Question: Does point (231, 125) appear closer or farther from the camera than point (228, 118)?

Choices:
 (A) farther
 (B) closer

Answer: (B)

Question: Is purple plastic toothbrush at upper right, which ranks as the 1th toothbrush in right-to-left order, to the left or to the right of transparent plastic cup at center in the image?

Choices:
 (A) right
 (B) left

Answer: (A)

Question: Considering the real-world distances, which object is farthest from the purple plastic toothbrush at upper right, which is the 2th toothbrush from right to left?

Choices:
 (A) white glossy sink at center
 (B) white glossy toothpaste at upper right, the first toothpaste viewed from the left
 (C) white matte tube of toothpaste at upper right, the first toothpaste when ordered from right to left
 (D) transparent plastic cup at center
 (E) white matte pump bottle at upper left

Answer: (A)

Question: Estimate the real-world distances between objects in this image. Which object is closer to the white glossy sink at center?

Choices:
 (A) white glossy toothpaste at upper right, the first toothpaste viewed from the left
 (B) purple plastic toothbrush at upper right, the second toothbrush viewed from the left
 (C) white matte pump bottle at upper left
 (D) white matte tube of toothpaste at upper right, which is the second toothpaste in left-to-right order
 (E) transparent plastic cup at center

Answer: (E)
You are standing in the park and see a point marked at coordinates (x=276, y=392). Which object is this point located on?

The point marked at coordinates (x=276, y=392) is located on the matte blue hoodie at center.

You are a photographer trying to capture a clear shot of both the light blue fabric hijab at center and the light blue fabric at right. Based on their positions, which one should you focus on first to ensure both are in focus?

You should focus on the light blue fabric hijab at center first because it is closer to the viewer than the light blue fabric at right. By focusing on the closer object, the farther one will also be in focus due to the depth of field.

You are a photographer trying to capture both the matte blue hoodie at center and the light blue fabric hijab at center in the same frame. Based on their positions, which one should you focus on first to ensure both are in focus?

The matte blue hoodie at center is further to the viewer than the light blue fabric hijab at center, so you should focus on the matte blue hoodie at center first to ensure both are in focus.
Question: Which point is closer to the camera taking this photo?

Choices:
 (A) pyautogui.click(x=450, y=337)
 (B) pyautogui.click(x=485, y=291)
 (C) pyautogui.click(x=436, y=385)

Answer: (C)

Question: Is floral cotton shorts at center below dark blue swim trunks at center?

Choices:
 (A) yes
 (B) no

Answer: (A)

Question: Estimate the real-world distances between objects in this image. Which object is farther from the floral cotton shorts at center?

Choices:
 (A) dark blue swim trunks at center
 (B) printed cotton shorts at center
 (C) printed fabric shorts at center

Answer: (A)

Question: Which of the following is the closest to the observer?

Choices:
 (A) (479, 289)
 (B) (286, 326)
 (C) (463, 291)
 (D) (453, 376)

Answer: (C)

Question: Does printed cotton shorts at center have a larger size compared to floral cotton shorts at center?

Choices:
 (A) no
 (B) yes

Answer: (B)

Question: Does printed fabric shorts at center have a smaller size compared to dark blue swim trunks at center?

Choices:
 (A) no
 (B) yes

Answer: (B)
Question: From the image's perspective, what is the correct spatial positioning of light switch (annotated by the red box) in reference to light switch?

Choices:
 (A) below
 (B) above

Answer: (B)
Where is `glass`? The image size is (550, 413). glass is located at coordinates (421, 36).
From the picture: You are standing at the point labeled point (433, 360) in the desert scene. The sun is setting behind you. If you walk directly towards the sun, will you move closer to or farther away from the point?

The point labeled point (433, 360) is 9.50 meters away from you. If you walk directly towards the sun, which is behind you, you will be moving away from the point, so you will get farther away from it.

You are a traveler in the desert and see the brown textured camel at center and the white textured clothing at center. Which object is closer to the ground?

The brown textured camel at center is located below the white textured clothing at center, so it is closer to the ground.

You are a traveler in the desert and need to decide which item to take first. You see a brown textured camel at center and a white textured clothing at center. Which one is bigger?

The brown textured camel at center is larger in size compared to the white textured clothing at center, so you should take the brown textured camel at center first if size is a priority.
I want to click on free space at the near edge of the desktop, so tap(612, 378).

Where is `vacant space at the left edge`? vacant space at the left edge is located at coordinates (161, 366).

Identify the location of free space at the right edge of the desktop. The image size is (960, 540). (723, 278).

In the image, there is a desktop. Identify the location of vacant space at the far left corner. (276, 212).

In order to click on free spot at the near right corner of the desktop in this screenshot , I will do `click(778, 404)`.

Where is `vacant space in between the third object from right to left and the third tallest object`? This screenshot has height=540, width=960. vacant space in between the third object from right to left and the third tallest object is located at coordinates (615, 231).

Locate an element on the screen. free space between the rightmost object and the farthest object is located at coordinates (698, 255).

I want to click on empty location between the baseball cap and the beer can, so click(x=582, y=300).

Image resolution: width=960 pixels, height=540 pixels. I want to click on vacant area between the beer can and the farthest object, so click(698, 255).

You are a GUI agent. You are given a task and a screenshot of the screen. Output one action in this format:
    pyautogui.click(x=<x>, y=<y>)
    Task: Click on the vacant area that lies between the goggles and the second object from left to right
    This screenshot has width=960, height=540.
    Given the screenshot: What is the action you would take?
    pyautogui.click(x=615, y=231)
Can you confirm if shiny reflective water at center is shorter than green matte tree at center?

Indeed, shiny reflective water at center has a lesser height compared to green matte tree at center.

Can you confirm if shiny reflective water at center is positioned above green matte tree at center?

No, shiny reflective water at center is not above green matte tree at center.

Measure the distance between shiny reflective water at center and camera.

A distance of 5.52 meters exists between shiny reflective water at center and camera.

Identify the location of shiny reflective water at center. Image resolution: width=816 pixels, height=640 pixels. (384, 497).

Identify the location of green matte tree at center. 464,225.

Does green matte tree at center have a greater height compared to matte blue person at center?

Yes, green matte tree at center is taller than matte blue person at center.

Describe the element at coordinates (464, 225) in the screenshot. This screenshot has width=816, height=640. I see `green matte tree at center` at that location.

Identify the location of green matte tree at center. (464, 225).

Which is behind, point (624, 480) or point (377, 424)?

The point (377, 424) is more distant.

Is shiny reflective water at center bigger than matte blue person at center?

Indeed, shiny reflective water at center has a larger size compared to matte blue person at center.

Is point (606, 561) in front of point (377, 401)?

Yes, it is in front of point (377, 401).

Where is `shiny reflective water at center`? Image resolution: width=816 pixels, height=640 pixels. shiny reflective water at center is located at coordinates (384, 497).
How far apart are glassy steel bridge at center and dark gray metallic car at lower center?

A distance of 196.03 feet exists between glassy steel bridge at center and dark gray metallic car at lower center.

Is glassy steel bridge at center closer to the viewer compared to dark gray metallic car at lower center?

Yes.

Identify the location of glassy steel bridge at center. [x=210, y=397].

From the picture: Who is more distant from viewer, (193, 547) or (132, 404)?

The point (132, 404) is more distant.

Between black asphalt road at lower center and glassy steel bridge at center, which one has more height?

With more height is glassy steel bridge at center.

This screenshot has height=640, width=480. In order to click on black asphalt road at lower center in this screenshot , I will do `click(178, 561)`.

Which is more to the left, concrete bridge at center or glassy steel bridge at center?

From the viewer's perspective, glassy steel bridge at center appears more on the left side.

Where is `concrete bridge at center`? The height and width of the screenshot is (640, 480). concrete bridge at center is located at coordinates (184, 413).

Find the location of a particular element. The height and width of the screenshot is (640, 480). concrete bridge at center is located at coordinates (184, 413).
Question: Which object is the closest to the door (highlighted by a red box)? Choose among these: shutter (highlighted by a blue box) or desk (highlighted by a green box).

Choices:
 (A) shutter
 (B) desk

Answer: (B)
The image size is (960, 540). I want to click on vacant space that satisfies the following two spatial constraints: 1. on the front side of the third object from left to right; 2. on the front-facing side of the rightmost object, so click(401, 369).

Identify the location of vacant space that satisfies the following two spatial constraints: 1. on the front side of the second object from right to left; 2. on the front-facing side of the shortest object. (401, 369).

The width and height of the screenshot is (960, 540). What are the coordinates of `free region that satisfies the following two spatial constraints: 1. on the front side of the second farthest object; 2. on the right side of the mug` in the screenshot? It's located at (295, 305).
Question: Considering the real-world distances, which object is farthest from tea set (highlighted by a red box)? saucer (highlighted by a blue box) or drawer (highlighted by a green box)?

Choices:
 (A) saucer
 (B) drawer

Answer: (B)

+++

Short task:
Format the listing lines, starting at the line that contains "In order to click on free" and ending at the line that contains "Locate an element", both included, as a Markdown table. Use the columns Row and Listing line, give each line a row number, and leave out blank lines.

Answer to the exercise:
| Row | Listing line |
|---|---|
| 1 | In order to click on free spot at the near right corner of the desktop in this screenshot , I will do `click(778, 404)`. |
| 2 | Where is `vacant space in between the third object from right to left and the third tallest object`? This screenshot has height=540, width=960. vacant space in between the third object from right to left and the third tallest object is located at coordinates (615, 231). |
| 3 | Locate an element on the screen. free space between the rightmost object and the farthest object is located at coordinates (698, 255). |